What you have to do:
All the data should be repeated exactly. Any image in it is left out.

== Recorded data

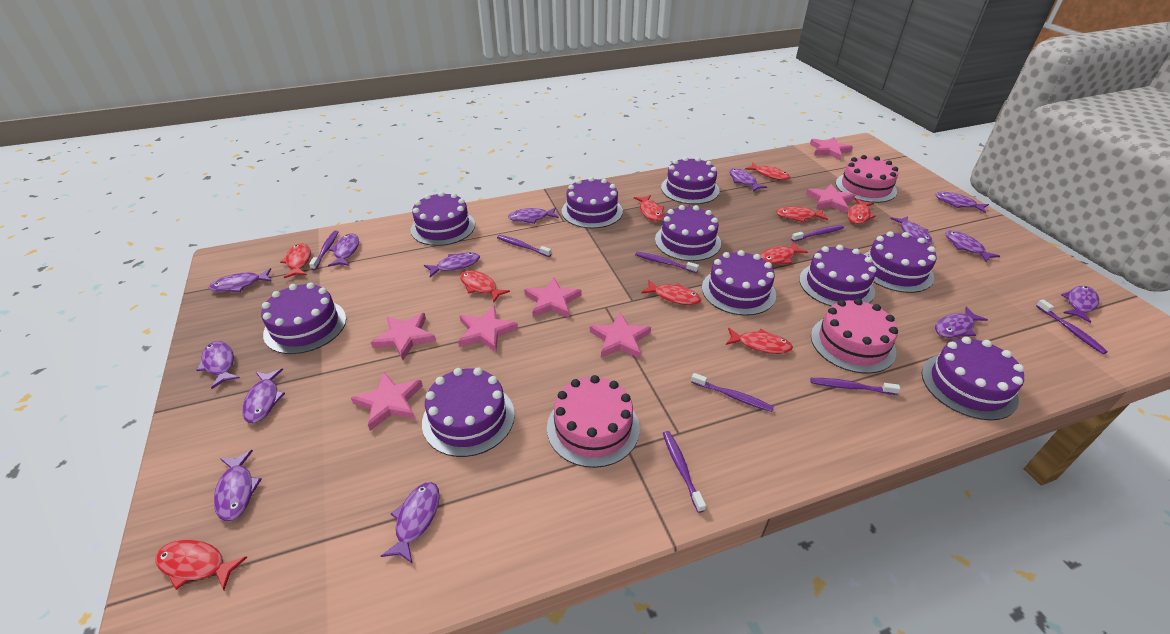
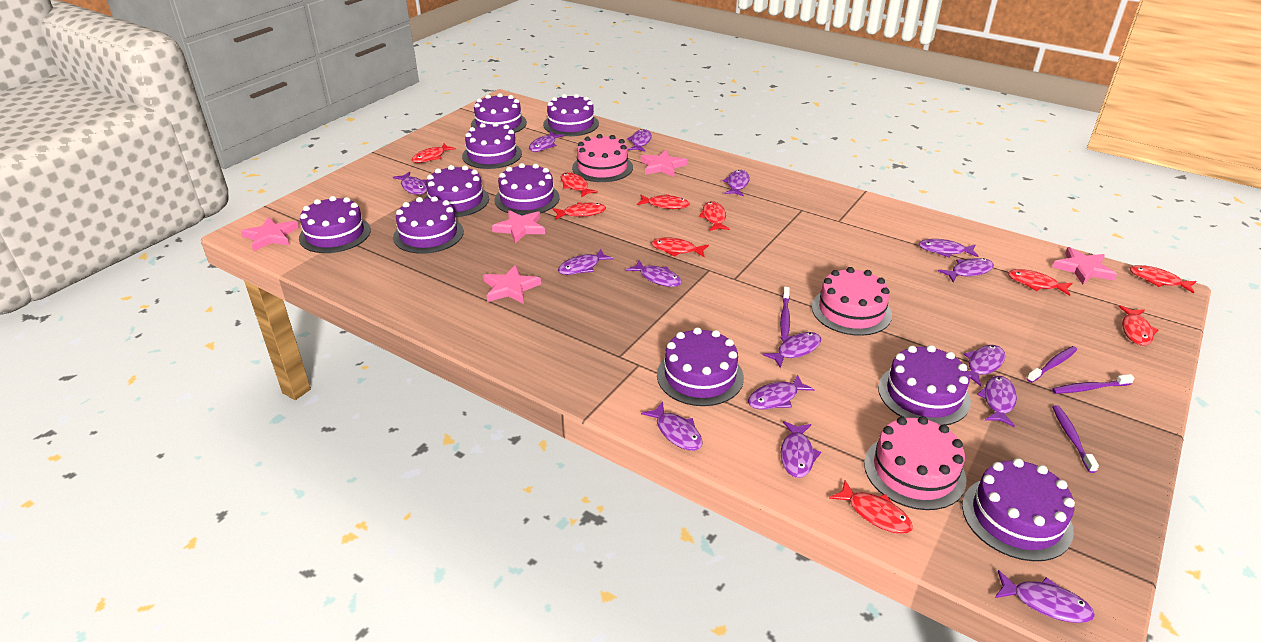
pink star: 7 -> 5
purple fish: 14 -> 15
purple toothbrush: 8 -> 4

====

Answer space:
pink star: 7 -> 5
purple fish: 14 -> 15
purple toothbrush: 8 -> 4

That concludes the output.